§ **The task**:
Locate each line in the listing below that contains the string "kern" and copy those lines, treating uppercase and lowercase as different.

** Begin Entries **

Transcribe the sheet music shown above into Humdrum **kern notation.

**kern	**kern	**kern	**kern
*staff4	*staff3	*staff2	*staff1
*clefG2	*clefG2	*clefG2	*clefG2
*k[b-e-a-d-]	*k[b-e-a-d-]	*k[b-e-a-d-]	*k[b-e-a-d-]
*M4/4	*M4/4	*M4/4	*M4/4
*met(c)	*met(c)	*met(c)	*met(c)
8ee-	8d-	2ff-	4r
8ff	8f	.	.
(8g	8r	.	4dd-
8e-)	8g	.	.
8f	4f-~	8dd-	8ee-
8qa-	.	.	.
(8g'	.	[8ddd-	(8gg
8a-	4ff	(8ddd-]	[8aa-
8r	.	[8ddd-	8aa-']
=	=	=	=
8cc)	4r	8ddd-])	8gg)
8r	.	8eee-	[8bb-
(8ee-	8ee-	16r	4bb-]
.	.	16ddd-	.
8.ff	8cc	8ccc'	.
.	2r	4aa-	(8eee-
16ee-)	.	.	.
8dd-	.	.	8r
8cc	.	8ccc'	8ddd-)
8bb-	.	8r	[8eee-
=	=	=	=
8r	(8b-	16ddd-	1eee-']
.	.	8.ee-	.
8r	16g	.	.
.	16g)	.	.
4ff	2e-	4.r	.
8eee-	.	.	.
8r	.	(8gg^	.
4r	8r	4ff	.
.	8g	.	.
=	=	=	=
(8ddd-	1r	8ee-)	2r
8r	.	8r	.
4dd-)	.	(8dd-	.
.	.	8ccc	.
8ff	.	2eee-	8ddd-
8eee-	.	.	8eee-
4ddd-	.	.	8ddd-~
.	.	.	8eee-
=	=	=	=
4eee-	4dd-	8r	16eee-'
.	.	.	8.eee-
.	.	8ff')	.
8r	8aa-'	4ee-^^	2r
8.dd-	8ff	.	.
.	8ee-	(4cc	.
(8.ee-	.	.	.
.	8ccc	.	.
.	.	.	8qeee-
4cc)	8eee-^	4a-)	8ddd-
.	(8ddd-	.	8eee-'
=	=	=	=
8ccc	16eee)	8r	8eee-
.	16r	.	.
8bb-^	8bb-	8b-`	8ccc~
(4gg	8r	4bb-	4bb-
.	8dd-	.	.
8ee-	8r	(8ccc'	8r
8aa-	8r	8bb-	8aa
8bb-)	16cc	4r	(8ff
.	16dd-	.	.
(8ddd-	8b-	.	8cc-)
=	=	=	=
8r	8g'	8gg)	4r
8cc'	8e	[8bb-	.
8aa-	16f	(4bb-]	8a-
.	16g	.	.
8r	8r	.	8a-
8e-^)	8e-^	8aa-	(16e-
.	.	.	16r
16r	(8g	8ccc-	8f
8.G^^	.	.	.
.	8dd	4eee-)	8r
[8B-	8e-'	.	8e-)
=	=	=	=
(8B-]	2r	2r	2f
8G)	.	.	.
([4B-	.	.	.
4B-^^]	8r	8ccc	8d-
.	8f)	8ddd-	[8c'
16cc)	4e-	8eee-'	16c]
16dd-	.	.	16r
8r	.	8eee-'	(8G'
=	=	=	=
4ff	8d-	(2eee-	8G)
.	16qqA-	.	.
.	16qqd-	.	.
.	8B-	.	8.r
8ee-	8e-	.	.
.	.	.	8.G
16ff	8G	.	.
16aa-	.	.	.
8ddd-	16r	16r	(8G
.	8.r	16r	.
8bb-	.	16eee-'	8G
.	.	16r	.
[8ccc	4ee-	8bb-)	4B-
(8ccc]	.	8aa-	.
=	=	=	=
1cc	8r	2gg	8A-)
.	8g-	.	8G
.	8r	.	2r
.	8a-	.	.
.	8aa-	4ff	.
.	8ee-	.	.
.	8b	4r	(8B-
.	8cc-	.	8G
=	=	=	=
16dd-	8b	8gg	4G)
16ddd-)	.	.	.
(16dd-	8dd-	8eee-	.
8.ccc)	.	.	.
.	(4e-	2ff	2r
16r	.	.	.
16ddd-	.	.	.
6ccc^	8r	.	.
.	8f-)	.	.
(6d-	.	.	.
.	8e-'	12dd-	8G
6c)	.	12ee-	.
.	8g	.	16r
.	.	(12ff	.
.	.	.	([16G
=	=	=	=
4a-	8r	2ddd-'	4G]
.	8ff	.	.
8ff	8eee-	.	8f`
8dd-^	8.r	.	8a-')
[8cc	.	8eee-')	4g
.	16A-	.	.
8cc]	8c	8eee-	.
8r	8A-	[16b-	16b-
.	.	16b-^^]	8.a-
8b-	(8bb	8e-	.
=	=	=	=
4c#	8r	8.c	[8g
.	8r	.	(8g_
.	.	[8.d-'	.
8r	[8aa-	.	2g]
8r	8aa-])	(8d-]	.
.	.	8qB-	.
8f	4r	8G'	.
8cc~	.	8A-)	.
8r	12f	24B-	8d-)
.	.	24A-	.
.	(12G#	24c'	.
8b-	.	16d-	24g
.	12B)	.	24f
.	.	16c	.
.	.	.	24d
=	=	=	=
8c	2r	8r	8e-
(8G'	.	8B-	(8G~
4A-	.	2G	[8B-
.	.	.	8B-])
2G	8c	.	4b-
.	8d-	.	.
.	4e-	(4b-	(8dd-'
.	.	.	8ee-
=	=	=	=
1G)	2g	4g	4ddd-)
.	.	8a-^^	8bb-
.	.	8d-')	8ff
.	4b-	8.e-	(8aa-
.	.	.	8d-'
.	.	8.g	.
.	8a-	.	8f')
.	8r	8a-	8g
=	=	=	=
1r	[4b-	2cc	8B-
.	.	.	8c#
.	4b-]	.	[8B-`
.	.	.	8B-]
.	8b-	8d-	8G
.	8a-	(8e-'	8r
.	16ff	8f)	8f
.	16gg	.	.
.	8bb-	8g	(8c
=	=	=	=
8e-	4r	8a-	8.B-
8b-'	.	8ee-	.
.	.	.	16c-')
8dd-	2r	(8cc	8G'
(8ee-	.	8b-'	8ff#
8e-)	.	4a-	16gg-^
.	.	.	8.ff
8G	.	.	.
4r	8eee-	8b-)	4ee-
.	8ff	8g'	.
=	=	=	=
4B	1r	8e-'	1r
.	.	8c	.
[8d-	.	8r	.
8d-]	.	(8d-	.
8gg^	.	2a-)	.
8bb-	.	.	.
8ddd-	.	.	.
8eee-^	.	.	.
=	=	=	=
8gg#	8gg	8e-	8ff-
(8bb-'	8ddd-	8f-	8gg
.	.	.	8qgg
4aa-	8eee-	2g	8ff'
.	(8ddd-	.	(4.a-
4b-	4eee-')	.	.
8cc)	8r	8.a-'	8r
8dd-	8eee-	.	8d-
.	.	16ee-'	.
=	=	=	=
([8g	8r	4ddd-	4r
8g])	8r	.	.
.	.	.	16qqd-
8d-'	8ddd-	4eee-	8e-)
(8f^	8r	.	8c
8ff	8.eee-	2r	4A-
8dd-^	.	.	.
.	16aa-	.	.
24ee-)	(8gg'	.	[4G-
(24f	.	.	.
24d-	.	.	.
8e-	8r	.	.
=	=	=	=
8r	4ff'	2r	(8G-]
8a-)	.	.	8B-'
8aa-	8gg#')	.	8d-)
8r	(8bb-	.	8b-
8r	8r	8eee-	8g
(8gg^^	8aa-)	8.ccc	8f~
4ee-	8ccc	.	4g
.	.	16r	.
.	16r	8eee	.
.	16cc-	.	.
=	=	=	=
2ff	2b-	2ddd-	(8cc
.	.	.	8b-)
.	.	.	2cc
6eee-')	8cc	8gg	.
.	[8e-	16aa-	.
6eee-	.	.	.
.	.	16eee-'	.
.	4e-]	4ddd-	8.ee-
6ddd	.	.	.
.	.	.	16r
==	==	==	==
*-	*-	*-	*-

** End Entries **
** Begin Entries **

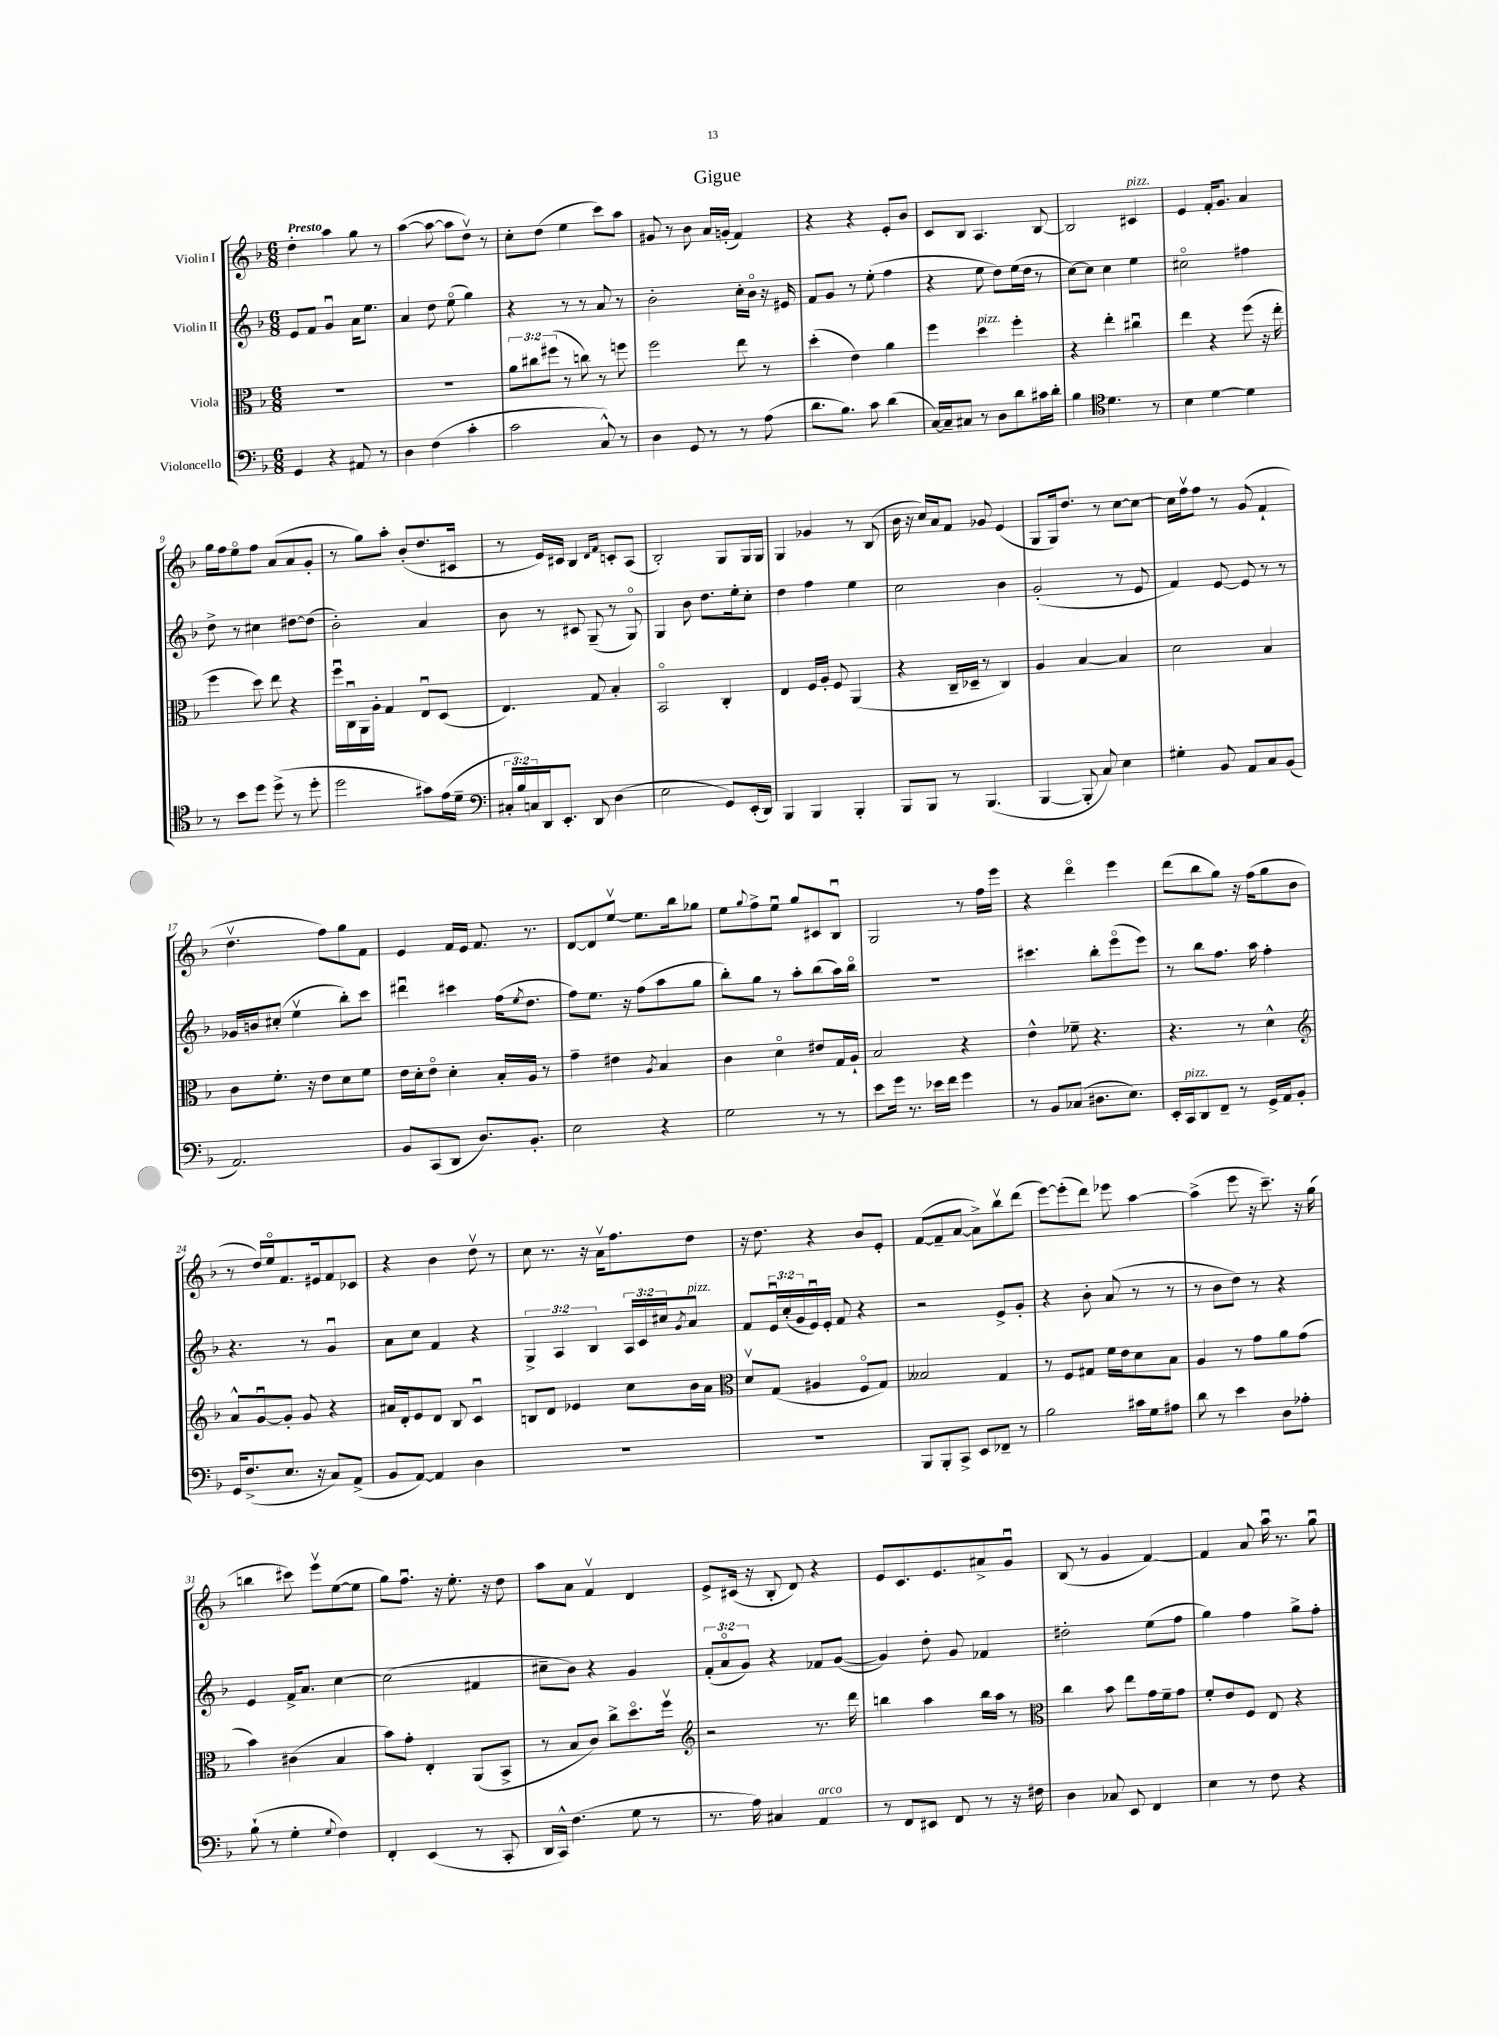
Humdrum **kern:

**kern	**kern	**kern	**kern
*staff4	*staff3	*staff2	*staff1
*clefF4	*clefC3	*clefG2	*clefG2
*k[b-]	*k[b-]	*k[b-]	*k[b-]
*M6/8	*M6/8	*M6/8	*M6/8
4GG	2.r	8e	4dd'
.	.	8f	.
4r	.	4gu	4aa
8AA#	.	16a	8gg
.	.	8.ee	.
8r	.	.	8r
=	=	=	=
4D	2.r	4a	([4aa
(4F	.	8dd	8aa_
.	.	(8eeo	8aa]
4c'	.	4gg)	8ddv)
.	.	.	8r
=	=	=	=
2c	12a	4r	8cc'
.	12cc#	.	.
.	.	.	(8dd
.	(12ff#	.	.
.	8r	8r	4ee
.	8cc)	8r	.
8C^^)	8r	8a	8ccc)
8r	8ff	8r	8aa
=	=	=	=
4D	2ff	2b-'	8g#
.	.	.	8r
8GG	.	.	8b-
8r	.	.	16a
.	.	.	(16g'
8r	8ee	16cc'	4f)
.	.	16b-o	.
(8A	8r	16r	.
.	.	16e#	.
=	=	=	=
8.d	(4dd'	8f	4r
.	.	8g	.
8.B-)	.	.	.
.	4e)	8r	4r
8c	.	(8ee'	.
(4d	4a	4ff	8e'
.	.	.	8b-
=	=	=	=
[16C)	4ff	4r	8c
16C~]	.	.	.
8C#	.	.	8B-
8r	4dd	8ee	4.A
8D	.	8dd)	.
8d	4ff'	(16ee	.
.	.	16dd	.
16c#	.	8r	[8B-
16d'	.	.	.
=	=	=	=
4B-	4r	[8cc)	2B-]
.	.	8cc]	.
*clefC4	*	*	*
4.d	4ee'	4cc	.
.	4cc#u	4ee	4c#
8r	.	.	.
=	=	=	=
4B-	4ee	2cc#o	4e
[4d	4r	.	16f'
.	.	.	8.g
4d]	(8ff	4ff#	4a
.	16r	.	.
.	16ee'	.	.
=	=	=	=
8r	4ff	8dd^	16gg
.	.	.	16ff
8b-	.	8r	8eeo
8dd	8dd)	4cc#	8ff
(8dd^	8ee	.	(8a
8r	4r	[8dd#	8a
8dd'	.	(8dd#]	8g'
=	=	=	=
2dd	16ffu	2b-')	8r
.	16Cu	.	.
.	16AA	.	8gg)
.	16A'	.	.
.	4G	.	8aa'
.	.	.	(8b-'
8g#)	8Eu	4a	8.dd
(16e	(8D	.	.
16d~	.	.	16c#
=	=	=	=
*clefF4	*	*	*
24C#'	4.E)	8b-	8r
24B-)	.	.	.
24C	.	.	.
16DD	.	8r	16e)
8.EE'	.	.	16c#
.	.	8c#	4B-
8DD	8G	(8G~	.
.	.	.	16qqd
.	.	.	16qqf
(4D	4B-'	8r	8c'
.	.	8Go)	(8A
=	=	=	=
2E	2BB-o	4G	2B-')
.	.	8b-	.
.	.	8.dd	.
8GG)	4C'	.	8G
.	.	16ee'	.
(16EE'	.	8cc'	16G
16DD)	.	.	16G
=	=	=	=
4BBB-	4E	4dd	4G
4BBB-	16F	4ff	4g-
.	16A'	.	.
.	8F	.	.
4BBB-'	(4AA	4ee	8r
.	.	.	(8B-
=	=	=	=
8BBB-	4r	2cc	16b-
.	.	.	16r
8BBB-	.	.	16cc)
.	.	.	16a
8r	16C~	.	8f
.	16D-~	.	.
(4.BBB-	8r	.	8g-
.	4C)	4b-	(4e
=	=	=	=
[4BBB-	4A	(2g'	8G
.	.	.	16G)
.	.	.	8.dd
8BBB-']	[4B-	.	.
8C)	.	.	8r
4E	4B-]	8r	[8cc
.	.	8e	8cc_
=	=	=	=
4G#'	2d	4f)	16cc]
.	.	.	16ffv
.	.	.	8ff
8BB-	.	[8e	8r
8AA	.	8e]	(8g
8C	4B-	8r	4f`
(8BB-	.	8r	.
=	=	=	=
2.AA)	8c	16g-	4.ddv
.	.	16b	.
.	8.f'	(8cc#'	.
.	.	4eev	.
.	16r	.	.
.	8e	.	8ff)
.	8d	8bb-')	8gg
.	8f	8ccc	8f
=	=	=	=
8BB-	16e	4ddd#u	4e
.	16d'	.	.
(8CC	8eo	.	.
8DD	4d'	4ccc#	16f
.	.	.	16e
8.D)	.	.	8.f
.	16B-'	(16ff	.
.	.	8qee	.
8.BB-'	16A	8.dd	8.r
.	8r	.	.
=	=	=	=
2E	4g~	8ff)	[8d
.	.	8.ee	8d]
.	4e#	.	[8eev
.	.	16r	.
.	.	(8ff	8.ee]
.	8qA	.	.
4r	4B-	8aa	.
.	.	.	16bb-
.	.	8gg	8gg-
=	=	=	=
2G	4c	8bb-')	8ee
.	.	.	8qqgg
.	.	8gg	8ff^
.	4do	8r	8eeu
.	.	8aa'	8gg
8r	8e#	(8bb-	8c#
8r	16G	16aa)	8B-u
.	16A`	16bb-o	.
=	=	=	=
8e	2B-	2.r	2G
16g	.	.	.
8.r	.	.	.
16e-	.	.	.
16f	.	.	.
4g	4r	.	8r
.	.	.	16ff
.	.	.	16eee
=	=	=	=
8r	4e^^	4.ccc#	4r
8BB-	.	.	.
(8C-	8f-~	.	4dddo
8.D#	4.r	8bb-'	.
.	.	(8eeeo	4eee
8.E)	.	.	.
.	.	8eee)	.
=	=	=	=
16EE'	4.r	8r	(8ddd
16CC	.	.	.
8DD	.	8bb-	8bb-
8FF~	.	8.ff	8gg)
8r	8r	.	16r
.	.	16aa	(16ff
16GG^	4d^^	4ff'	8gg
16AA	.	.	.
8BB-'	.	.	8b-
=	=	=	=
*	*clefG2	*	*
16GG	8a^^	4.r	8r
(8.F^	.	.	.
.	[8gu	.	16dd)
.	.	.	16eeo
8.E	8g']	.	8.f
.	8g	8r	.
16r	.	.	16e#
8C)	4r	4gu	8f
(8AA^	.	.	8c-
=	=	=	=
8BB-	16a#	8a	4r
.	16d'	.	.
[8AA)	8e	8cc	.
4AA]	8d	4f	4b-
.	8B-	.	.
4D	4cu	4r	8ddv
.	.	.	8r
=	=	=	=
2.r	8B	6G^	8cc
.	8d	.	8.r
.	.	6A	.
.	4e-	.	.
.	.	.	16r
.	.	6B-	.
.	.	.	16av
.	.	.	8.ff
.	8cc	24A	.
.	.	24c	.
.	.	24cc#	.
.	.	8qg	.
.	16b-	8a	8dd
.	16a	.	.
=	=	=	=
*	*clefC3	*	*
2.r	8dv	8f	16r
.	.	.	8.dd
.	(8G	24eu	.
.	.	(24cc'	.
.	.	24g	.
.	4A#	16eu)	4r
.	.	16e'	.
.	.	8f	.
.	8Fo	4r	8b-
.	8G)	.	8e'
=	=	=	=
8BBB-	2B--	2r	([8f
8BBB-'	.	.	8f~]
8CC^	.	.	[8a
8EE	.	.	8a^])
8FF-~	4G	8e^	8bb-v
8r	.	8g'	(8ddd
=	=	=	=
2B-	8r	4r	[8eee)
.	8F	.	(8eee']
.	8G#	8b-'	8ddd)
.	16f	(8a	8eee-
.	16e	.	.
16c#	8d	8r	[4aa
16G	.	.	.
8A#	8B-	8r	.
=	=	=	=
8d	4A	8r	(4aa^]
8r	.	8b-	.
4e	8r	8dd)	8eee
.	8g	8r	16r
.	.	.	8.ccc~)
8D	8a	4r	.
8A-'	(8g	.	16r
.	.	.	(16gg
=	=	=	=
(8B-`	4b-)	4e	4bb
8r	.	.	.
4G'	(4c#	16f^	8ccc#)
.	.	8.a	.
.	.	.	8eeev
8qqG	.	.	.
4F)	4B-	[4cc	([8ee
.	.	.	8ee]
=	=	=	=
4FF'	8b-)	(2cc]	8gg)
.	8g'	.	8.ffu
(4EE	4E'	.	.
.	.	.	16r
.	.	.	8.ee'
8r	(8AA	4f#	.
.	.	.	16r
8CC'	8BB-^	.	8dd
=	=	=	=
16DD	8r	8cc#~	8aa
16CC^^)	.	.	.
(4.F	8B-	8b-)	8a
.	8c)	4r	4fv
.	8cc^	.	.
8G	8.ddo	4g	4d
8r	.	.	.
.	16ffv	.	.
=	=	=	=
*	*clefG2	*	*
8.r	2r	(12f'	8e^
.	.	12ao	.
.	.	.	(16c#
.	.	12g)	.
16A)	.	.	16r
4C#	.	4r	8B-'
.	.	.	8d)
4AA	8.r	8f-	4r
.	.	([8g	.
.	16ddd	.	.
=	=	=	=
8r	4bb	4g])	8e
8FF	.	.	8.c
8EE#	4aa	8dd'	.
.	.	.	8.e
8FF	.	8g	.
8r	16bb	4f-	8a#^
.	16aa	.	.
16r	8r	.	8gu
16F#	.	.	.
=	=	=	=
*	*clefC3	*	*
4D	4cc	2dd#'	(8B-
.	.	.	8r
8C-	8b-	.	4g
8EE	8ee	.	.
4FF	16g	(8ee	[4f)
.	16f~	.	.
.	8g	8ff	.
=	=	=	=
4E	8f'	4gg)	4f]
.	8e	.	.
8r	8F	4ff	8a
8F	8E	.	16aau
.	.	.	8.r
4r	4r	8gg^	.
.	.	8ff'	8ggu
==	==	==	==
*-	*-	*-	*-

** End Entries **

§ **Answer**:
Transcribe the sheet music shown above into Humdrum **kern notation.
**kern	**kern	**kern	**kern
Humdrum **kern:
**kern	**kern	**kern	**kern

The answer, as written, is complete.